_Given information_
________________________

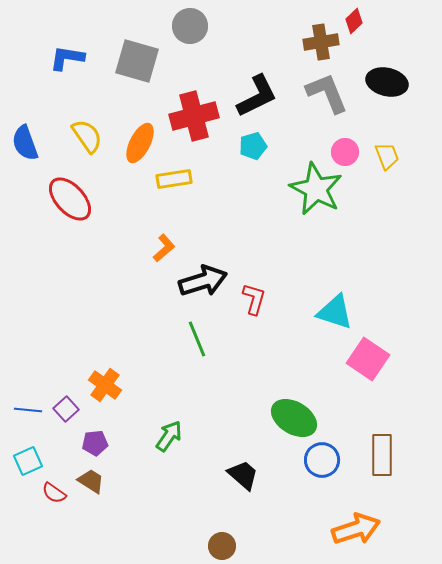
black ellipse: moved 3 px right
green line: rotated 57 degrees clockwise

________________________

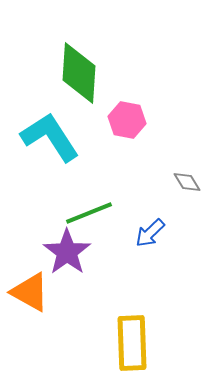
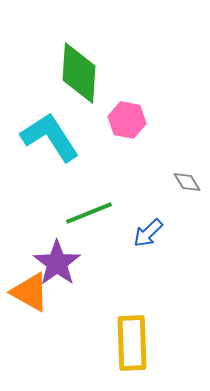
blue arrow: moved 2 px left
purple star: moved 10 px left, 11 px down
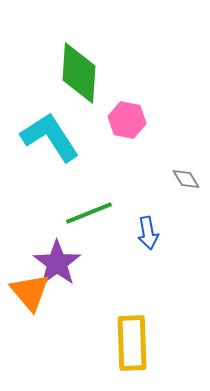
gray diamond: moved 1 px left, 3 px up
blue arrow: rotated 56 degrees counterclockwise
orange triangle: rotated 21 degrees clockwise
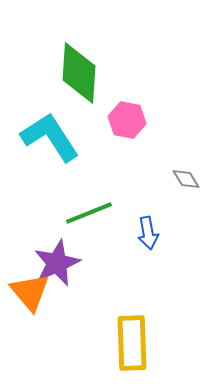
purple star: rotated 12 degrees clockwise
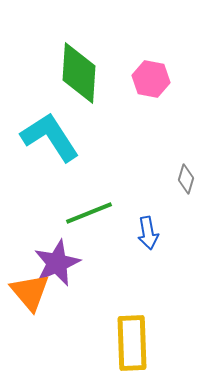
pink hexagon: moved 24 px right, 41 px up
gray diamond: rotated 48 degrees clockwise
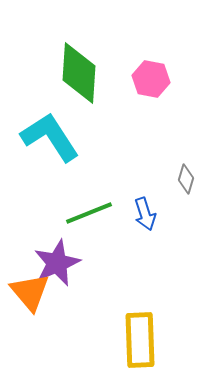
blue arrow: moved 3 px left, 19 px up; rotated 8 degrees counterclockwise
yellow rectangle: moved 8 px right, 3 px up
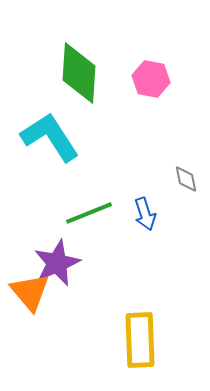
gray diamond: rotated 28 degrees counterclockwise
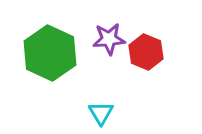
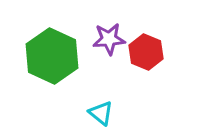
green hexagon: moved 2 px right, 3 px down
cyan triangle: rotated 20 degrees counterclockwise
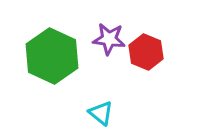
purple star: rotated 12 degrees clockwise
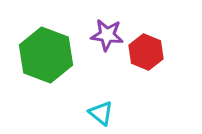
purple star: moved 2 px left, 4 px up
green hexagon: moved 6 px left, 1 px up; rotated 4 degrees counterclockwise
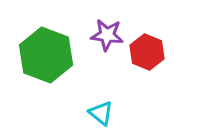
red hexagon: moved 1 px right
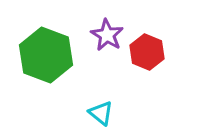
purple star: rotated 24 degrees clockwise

________________________

_Instructions to follow_
Please render the rows from the line with "green hexagon: moved 2 px right, 3 px down" to the line with "purple star: rotated 24 degrees clockwise" as a Markdown table with the columns Index and Entry, numbering each line and skipping any blank ones. Leave the pictures out of the table.

_Output for this task_
| Index | Entry |
|---|---|
| 1 | green hexagon: moved 2 px right, 3 px down |
| 2 | cyan triangle: rotated 20 degrees counterclockwise |
| 3 | purple star: rotated 12 degrees clockwise |
| 4 | purple star: moved 2 px left, 4 px up |
| 5 | green hexagon: moved 6 px left, 1 px up; rotated 4 degrees counterclockwise |
| 6 | red hexagon: moved 1 px right |
| 7 | purple star: rotated 24 degrees clockwise |